[[ Data to use, beginning ]]

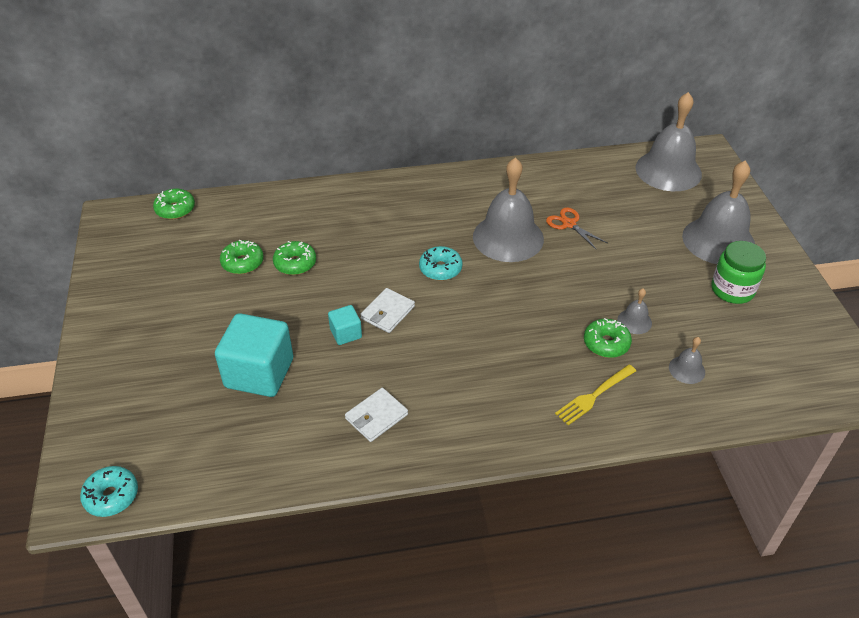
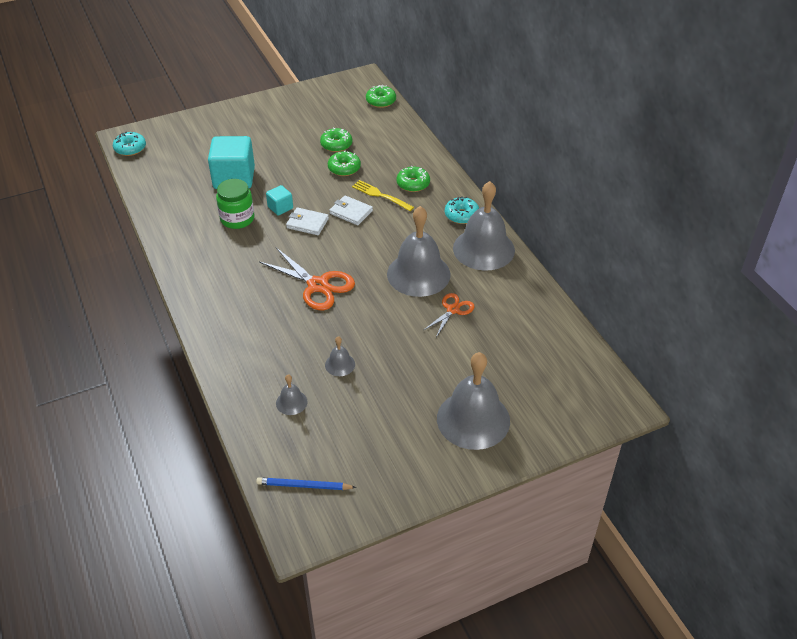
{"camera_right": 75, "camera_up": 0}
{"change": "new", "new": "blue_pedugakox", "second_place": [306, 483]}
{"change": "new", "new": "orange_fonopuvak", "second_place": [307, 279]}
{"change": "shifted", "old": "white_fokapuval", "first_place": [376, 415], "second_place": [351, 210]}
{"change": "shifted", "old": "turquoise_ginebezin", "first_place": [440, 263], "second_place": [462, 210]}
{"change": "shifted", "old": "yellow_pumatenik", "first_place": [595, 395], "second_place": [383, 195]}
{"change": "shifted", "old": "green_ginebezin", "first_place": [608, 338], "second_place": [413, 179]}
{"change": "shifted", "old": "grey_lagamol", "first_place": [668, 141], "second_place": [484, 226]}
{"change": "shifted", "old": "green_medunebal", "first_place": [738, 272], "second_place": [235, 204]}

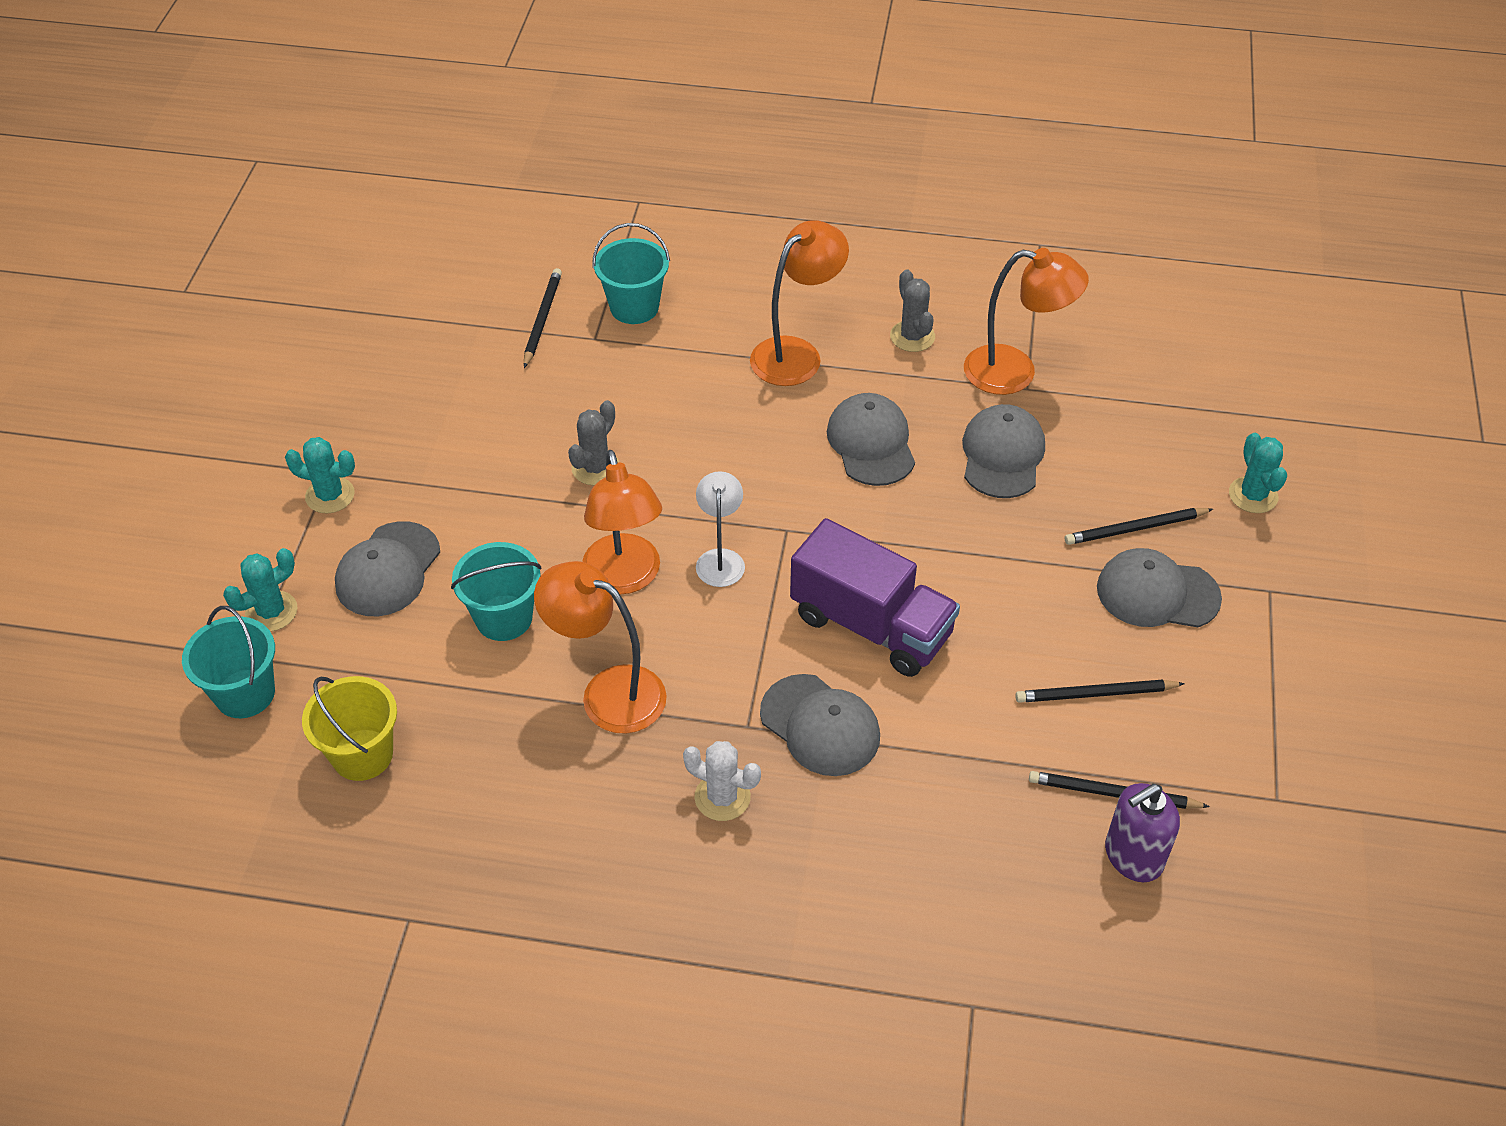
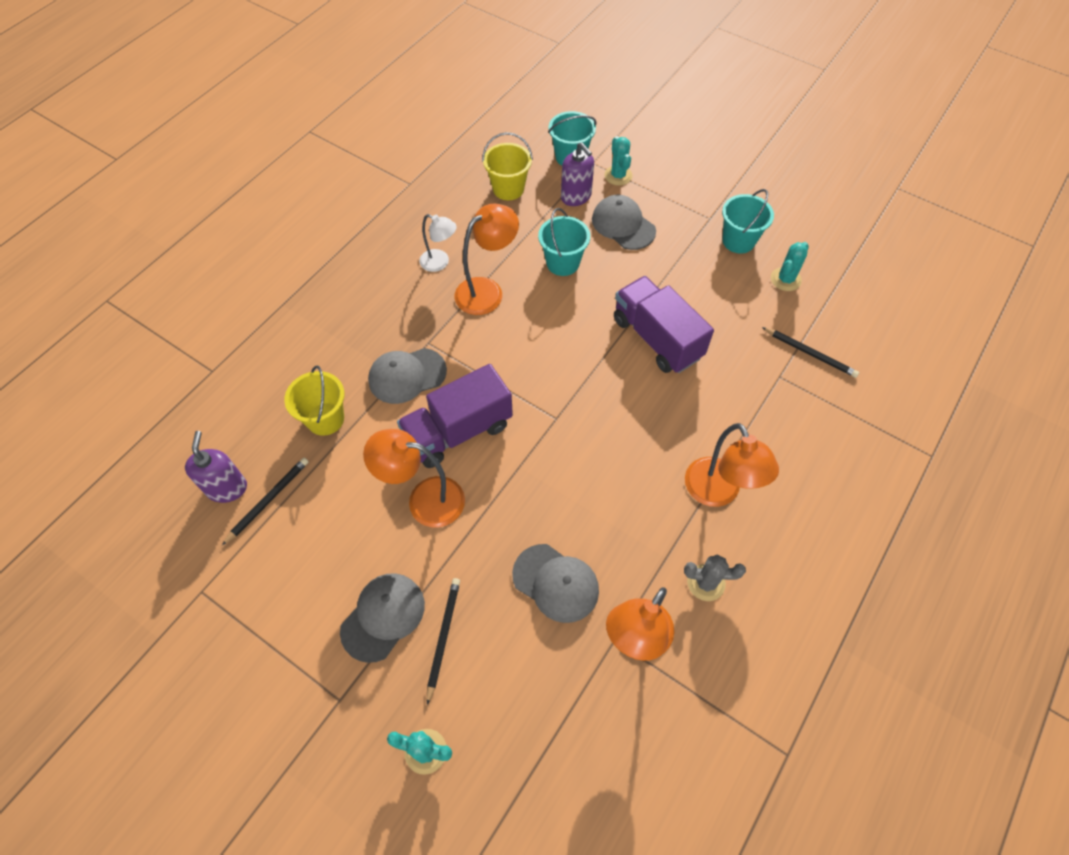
{"camera_right": 115, "camera_up": 10}
{"change": "gone", "old": "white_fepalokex", "first_place": [722, 781]}
{"change": "gone", "old": "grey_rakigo", "first_place": [871, 439]}
{"change": "gone", "old": "black_pedugakox", "first_place": [1100, 691]}
{"change": "new", "new": "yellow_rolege", "second_place": [314, 401]}
{"change": "new", "new": "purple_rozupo", "second_place": [577, 174]}
{"change": "shifted", "old": "turquoise_fepalokex", "first_place": [320, 475], "second_place": [790, 266]}
{"change": "shifted", "old": "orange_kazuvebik", "first_place": [622, 522], "second_place": [414, 478]}
{"change": "shifted", "old": "turquoise_rolege", "first_place": [631, 273], "second_place": [748, 221]}
{"change": "shifted", "old": "white_kazuvebik", "first_place": [720, 529], "second_place": [438, 243]}
{"change": "swapped", "old": "grey_fepalokex", "new": "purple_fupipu", "first_place": [593, 442], "second_place": [664, 324]}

[[ Data to use, end ]]

Word for word, write out each of the records, but not the pictures.

■ **Finished exercise**:
{"camera_right": 75, "camera_up": 0}
{"change": "new", "new": "blue_pedugakox", "second_place": [306, 483]}
{"change": "new", "new": "orange_fonopuvak", "second_place": [307, 279]}
{"change": "shifted", "old": "white_fokapuval", "first_place": [376, 415], "second_place": [351, 210]}
{"change": "shifted", "old": "turquoise_ginebezin", "first_place": [440, 263], "second_place": [462, 210]}
{"change": "shifted", "old": "yellow_pumatenik", "first_place": [595, 395], "second_place": [383, 195]}
{"change": "shifted", "old": "green_ginebezin", "first_place": [608, 338], "second_place": [413, 179]}
{"change": "shifted", "old": "grey_lagamol", "first_place": [668, 141], "second_place": [484, 226]}
{"change": "shifted", "old": "green_medunebal", "first_place": [738, 272], "second_place": [235, 204]}

{"camera_right": 115, "camera_up": 10}
{"change": "gone", "old": "white_fepalokex", "first_place": [722, 781]}
{"change": "gone", "old": "grey_rakigo", "first_place": [871, 439]}
{"change": "gone", "old": "black_pedugakox", "first_place": [1100, 691]}
{"change": "new", "new": "yellow_rolege", "second_place": [314, 401]}
{"change": "new", "new": "purple_rozupo", "second_place": [577, 174]}
{"change": "shifted", "old": "turquoise_fepalokex", "first_place": [320, 475], "second_place": [790, 266]}
{"change": "shifted", "old": "orange_kazuvebik", "first_place": [622, 522], "second_place": [414, 478]}
{"change": "shifted", "old": "turquoise_rolege", "first_place": [631, 273], "second_place": [748, 221]}
{"change": "shifted", "old": "white_kazuvebik", "first_place": [720, 529], "second_place": [438, 243]}
{"change": "swapped", "old": "grey_fepalokex", "new": "purple_fupipu", "first_place": [593, 442], "second_place": [664, 324]}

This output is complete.